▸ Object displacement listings
--- START ---

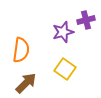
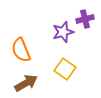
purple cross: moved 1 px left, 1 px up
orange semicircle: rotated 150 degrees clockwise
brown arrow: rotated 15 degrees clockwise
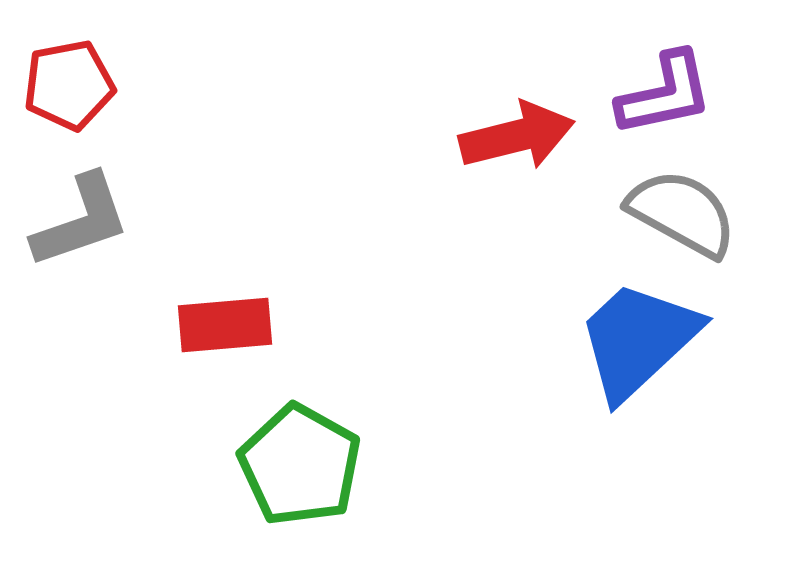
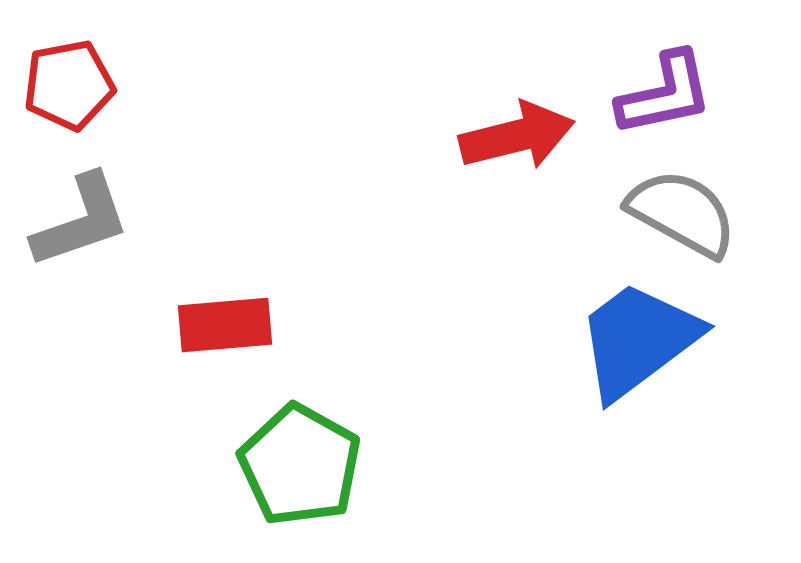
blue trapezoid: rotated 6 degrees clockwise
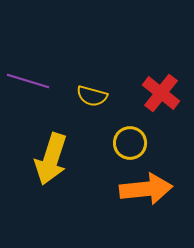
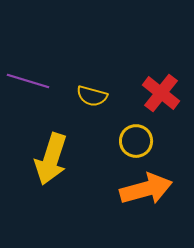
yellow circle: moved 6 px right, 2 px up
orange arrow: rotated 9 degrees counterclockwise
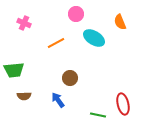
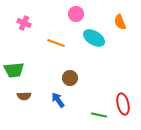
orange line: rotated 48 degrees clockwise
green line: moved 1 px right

--- END ---

▸ Task to carry out
Exactly one number is wanted in reply: the count of lines above that hold the string "arrow".

▸ Solution for this problem
2